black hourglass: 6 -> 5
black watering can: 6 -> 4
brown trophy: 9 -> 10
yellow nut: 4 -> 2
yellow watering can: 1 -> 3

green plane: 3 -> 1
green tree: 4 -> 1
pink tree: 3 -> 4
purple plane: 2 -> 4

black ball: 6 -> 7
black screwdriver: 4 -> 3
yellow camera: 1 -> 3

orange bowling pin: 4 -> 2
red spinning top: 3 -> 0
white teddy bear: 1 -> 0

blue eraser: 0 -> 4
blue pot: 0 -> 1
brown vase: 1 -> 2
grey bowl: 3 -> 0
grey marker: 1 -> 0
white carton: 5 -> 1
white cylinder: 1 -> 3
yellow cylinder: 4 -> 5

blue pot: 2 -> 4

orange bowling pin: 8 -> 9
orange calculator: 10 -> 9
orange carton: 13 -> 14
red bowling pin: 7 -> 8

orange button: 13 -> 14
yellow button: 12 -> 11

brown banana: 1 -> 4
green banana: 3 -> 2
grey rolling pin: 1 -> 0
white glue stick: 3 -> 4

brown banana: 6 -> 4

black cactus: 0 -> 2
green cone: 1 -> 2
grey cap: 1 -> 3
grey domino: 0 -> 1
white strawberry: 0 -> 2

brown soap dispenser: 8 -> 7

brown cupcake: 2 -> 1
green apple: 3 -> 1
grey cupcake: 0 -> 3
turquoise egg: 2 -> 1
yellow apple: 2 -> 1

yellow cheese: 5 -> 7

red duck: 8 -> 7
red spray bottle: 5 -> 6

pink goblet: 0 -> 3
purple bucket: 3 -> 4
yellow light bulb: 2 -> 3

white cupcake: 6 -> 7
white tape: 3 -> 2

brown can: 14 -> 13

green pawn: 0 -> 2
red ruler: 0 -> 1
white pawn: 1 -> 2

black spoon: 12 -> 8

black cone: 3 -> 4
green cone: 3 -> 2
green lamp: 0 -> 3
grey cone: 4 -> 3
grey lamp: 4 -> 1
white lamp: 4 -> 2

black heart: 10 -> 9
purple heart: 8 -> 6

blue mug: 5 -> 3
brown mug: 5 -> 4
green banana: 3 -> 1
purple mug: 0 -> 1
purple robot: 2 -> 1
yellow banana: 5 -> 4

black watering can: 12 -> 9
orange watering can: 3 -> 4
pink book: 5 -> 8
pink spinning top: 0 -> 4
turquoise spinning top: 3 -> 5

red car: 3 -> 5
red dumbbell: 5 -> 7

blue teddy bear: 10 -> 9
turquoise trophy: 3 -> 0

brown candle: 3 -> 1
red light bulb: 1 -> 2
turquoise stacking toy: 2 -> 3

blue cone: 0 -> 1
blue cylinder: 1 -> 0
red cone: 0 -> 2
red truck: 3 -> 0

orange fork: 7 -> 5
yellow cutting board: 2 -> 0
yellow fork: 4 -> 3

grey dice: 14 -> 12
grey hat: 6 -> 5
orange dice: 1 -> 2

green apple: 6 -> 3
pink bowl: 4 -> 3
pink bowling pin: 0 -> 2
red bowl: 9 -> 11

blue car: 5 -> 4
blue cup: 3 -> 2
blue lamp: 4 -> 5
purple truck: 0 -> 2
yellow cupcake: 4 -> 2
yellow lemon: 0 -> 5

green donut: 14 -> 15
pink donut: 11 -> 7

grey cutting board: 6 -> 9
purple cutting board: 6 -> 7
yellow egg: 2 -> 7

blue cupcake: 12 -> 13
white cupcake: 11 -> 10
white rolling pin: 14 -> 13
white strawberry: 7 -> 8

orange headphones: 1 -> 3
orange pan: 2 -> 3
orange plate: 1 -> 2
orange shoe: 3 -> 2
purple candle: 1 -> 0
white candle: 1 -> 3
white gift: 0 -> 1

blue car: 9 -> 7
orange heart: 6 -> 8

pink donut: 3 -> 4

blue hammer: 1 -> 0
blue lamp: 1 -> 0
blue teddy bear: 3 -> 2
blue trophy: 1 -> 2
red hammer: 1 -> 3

☆ ☆ ☆ ☆ ☆ ☆ ☆

▶ [REQUIRED WORK]:
Looking at the records above, return exactly the lines from the line with "yellow watering can: 1 -> 3" to the line with "white carton: 5 -> 1", both ends included.

▶ [EXERCISE RESPONSE]:
yellow watering can: 1 -> 3

green plane: 3 -> 1
green tree: 4 -> 1
pink tree: 3 -> 4
purple plane: 2 -> 4

black ball: 6 -> 7
black screwdriver: 4 -> 3
yellow camera: 1 -> 3

orange bowling pin: 4 -> 2
red spinning top: 3 -> 0
white teddy bear: 1 -> 0

blue eraser: 0 -> 4
blue pot: 0 -> 1
brown vase: 1 -> 2
grey bowl: 3 -> 0
grey marker: 1 -> 0
white carton: 5 -> 1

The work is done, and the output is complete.